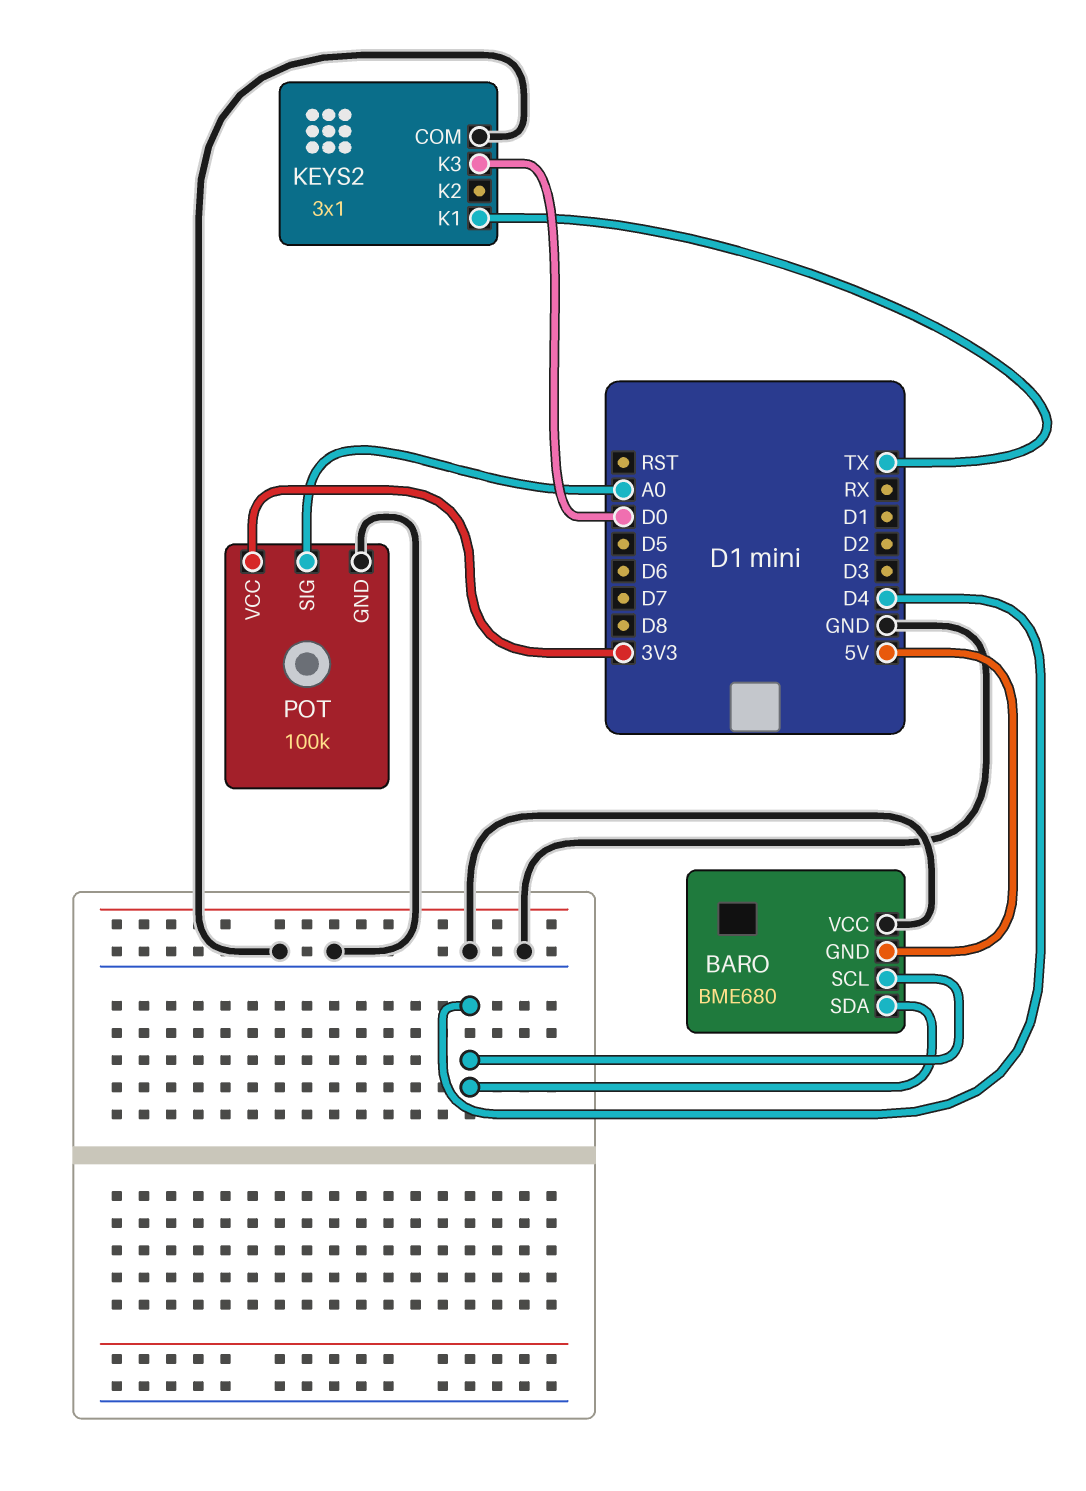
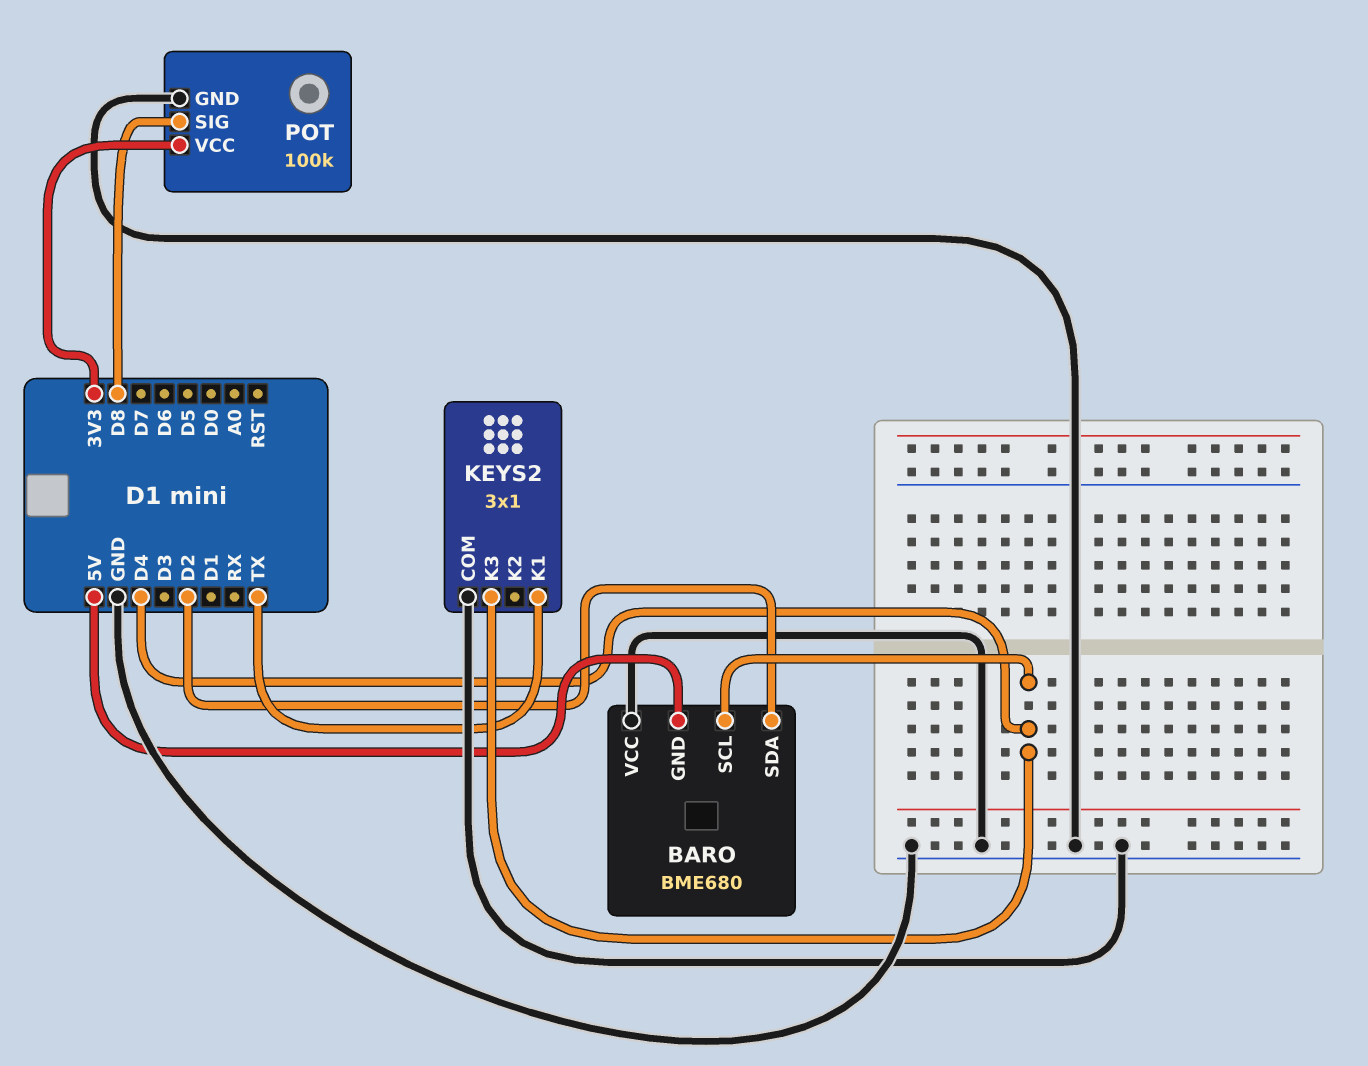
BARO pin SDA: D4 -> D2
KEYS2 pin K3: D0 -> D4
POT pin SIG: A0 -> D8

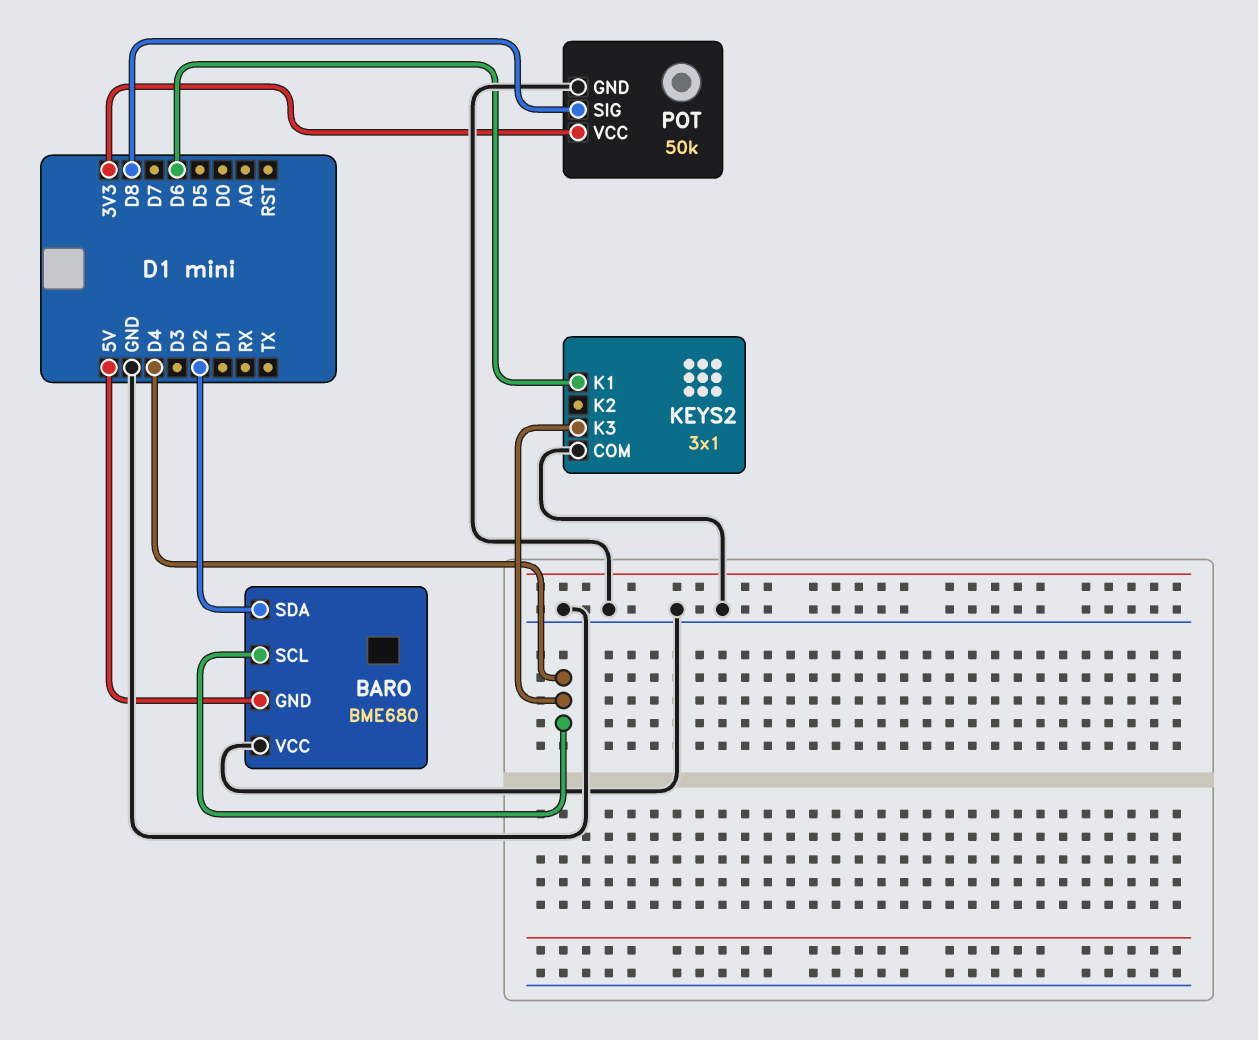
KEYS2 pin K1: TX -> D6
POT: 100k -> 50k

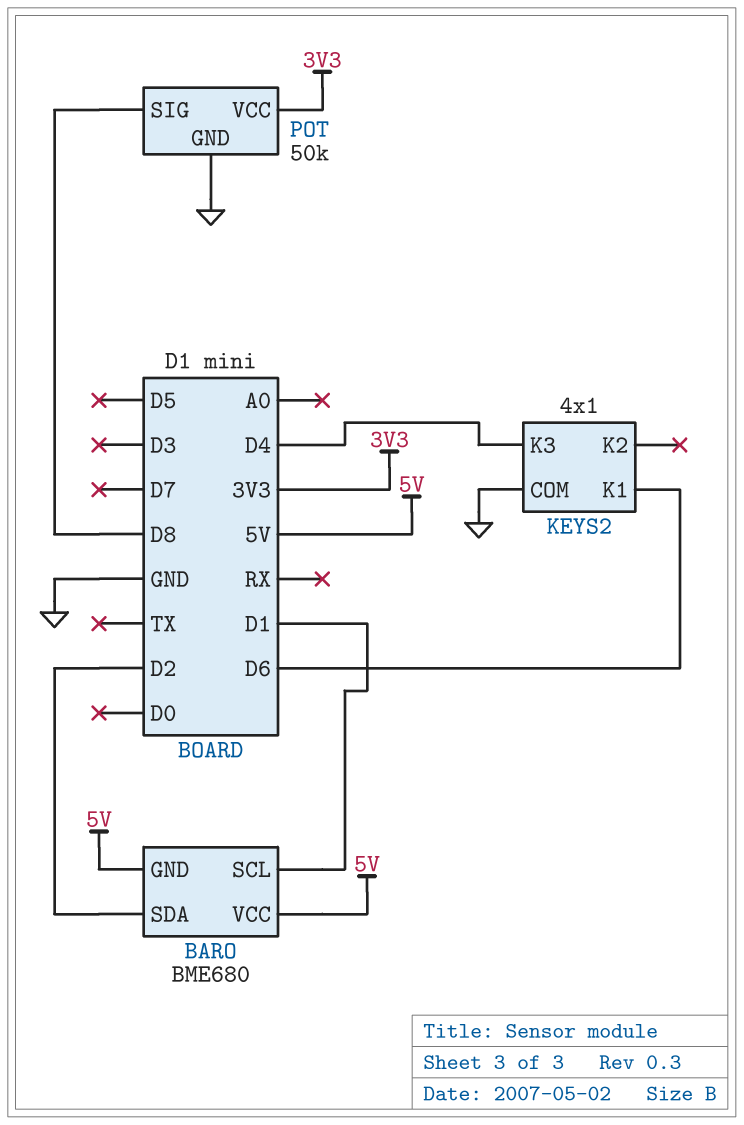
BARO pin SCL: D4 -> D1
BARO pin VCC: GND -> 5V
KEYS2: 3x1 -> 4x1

════

(ASSIGNMENT): Please retype the records above exactly, excluding every picture.

(EXERCISE OUTPUT):
BARO pin SDA: D4 -> D2
KEYS2 pin K3: D0 -> D4
POT pin SIG: A0 -> D8

KEYS2 pin K1: TX -> D6
POT: 100k -> 50k

BARO pin SCL: D4 -> D1
BARO pin VCC: GND -> 5V
KEYS2: 3x1 -> 4x1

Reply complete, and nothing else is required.